:: YOUR ASSIGNMENT ::
Having found the line containing "(256, 364) = (655, 240): green" in the data below, reproduce that line and each one after it to the end, exactly, and include nothing else.

:: DATA SECTION ::
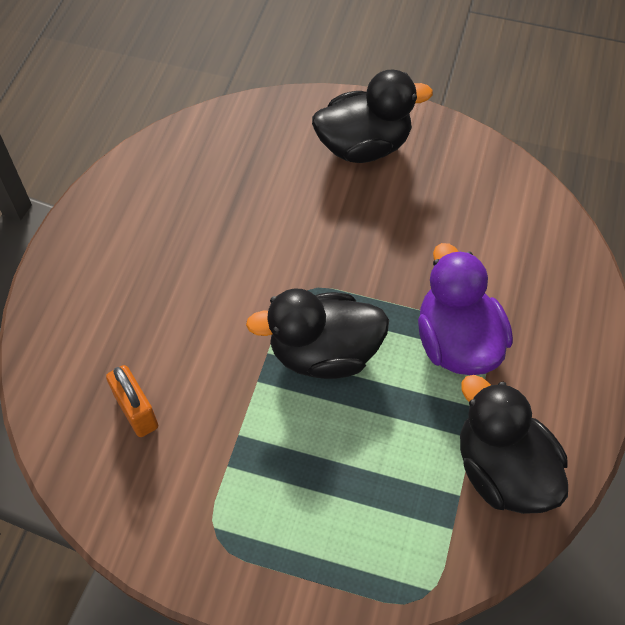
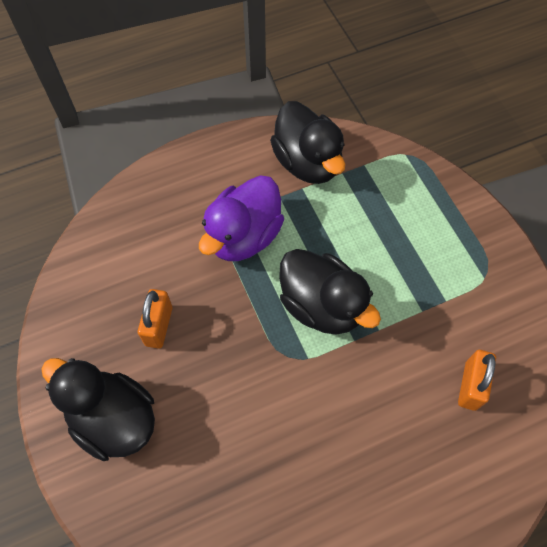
camera: 130 degrees left, 5 degrees up
(418, 218) = (159, 326): none -> orange padlock
(502, 470) = (307, 162): black duck -> black duck turned 45 degrees counterclockwise

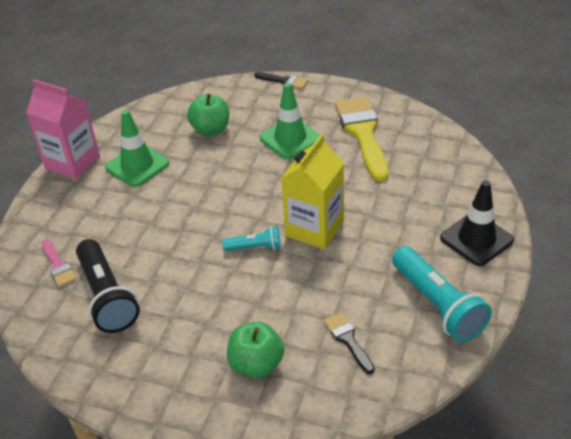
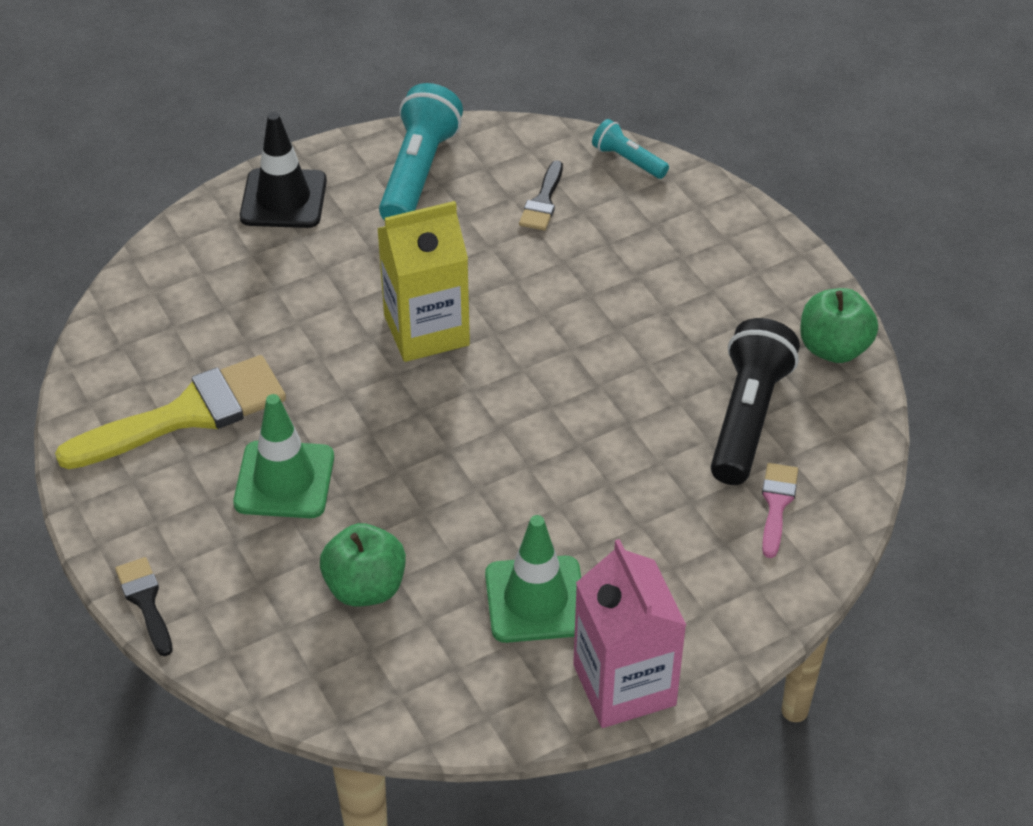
camera: 140 degrees left, 5 degrees up
(255, 247) = (519, 356): turquoise flashlight -> turquoise flashlight (628, 160)
(256, 364) = (655, 240): green apple -> green apple (833, 348)
(363, 133) = (187, 414): yellow brush -> yellow brush turned 150 degrees counterclockwise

:: REPLY ::
(256, 364) = (655, 240): green apple -> green apple (833, 348)
(363, 133) = (187, 414): yellow brush -> yellow brush turned 150 degrees counterclockwise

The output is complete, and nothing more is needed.